Exact transcript, pictures excluded: write out every record below.

[INPUT DATA — start]

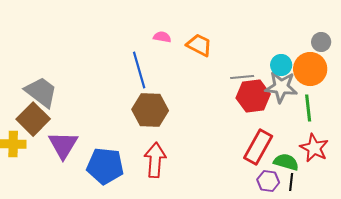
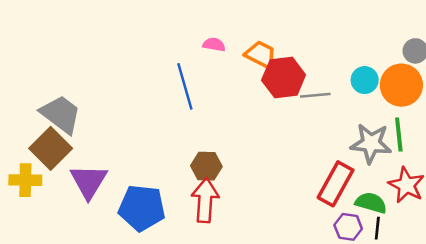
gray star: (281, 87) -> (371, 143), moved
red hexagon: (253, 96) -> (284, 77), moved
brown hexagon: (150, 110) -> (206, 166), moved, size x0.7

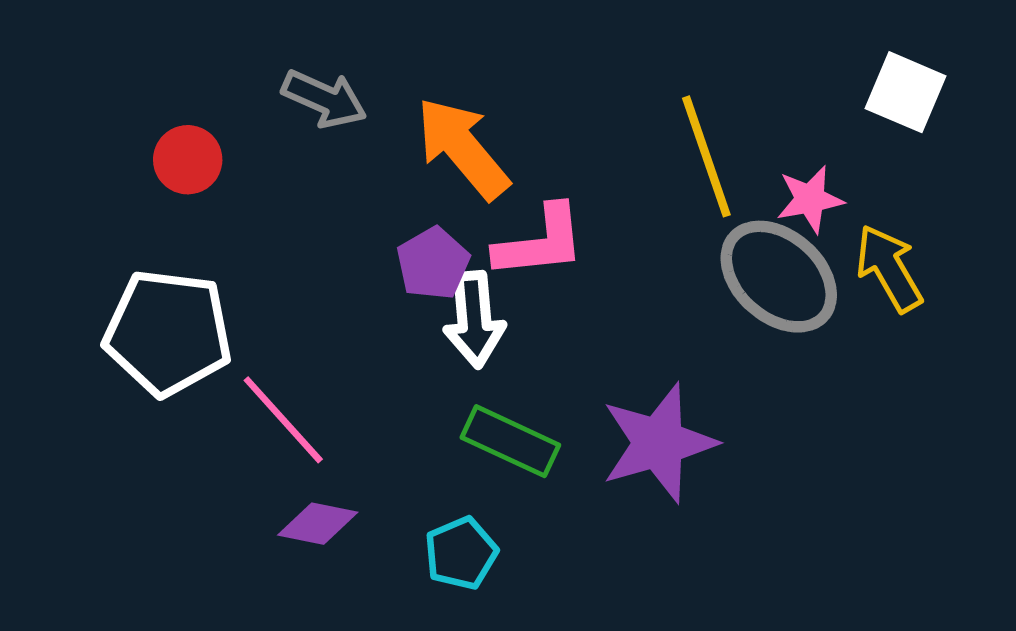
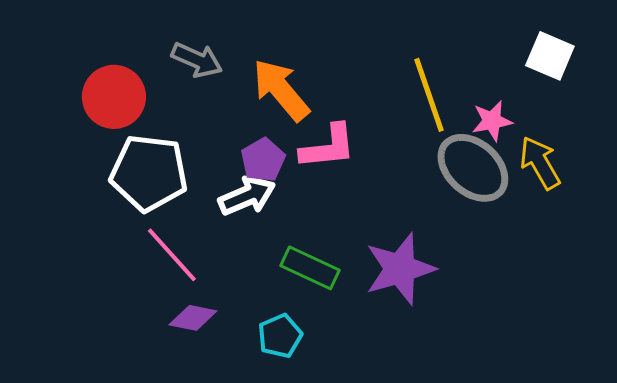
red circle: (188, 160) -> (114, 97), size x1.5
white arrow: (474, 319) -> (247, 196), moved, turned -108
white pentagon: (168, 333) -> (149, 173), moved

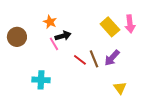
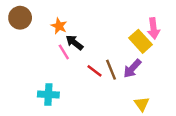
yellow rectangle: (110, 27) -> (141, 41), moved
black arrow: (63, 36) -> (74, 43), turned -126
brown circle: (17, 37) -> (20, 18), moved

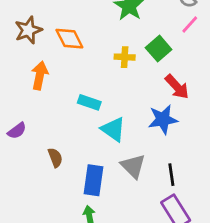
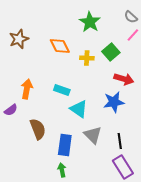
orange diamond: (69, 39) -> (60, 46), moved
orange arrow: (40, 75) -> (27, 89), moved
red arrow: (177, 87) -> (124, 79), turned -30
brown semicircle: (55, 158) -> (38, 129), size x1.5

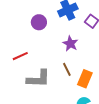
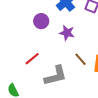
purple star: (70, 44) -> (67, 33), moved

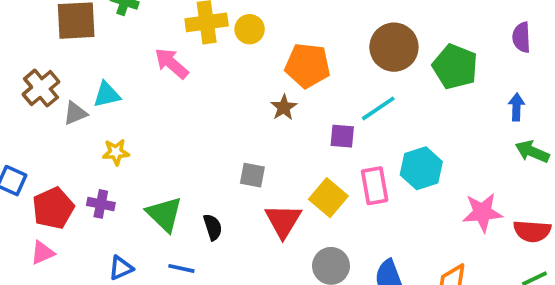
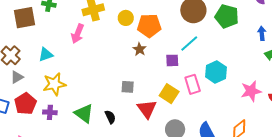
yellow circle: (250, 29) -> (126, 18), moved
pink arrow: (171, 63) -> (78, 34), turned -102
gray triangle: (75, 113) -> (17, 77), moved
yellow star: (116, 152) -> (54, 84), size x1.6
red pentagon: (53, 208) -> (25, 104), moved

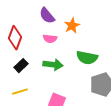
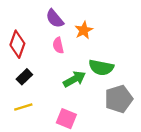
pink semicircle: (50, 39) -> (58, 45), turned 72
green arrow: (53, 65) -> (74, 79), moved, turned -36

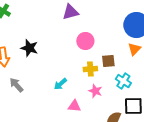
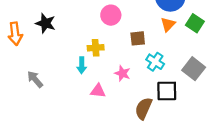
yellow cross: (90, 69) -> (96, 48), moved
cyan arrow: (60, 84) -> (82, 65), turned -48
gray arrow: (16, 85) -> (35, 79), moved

[INPUT DATA — finish]

SOLUTION TO THIS PROBLEM:
gray star: (281, 87) -> (371, 143), moved
red hexagon: (253, 96) -> (284, 77), moved
brown hexagon: (150, 110) -> (206, 166), moved, size x0.7

red circle: (188, 160) -> (114, 97), size x1.5
white arrow: (474, 319) -> (247, 196), moved, turned -108
white pentagon: (168, 333) -> (149, 173), moved

yellow rectangle: (110, 27) -> (141, 41), moved
black arrow: (63, 36) -> (74, 43), turned -126
brown circle: (17, 37) -> (20, 18), moved

orange diamond: (69, 39) -> (60, 46), moved
orange arrow: (40, 75) -> (27, 89), moved
red arrow: (177, 87) -> (124, 79), turned -30
brown semicircle: (55, 158) -> (38, 129), size x1.5

purple star: (70, 44) -> (67, 33), moved

yellow circle: (250, 29) -> (126, 18), moved
pink arrow: (171, 63) -> (78, 34), turned -102
gray triangle: (75, 113) -> (17, 77), moved
yellow star: (116, 152) -> (54, 84), size x1.6
red pentagon: (53, 208) -> (25, 104), moved

pink semicircle: (50, 39) -> (58, 45), turned 72
green arrow: (53, 65) -> (74, 79), moved, turned -36

yellow cross: (90, 69) -> (96, 48), moved
cyan arrow: (60, 84) -> (82, 65), turned -48
gray arrow: (16, 85) -> (35, 79), moved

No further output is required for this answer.